**WORK TASK**
The lines to copy from the data below are those that hold the string "camera".

■ ■ ■ ■ ■

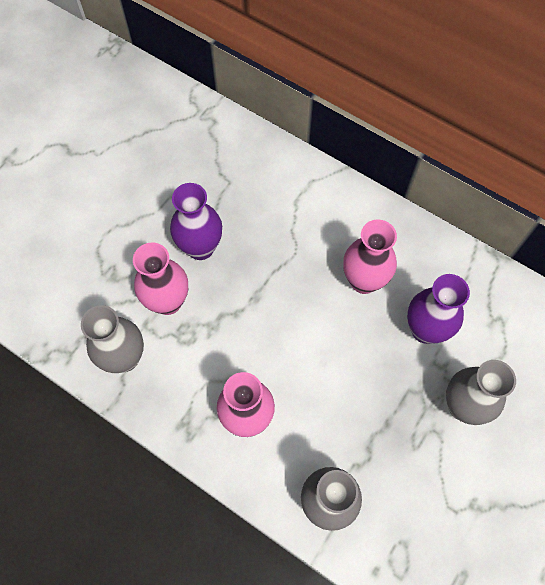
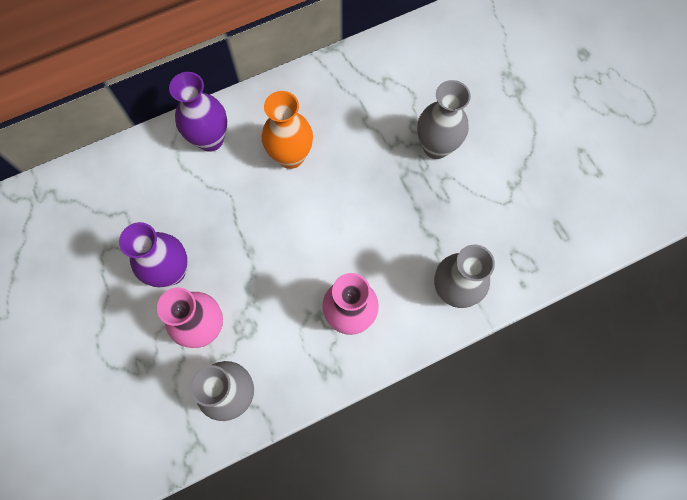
camera: 60 degrees left, 5 degrees up
(364, 281) = (291, 156): pink vase -> orange vase
(425, 330) = (360, 136): purple vase -> purple vase (210, 139)

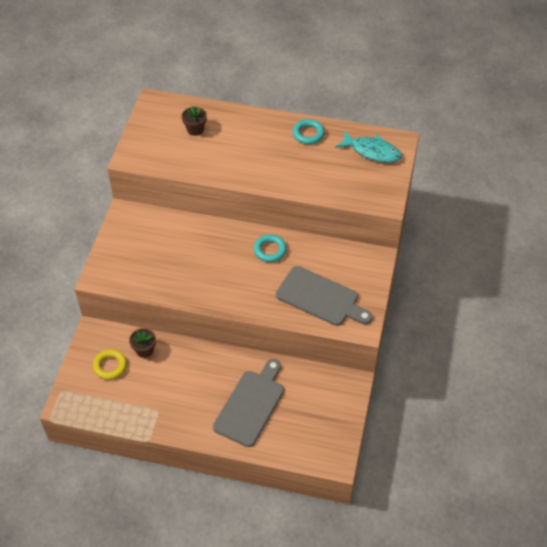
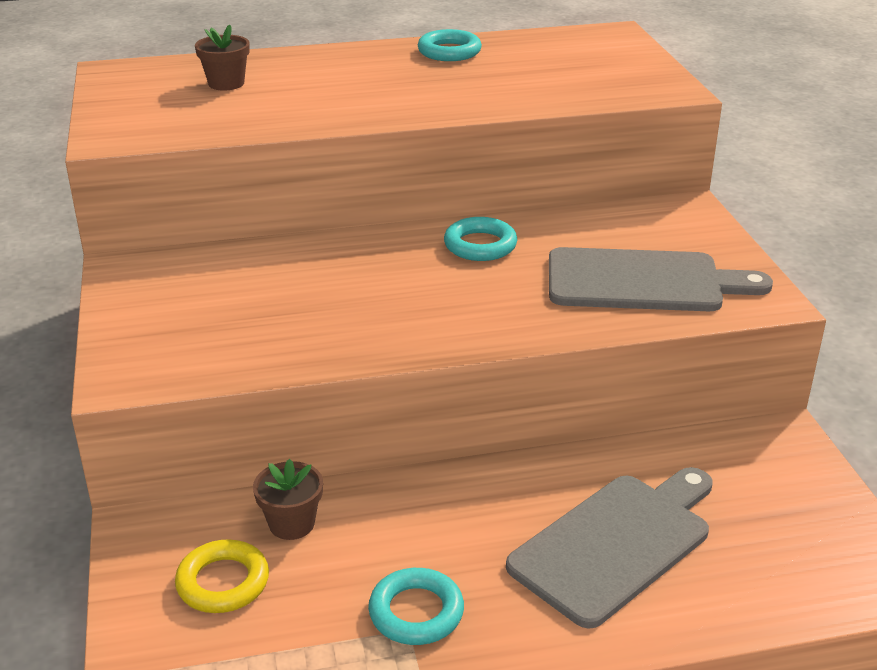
camera: 25 degrees left, 20 degrees down
(165, 404) = (416, 612): none -> turquoise ring
(251, 405) = (616, 543): grey cutting board -> grey cutting board turned 45 degrees clockwise
(372, 151) = (581, 48): turquoise fish -> none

■ ■ ■ ■ ■

**ANSWER SPACE**
camera: 60 degrees left, 5 degrees up
camera: 25 degrees left, 20 degrees down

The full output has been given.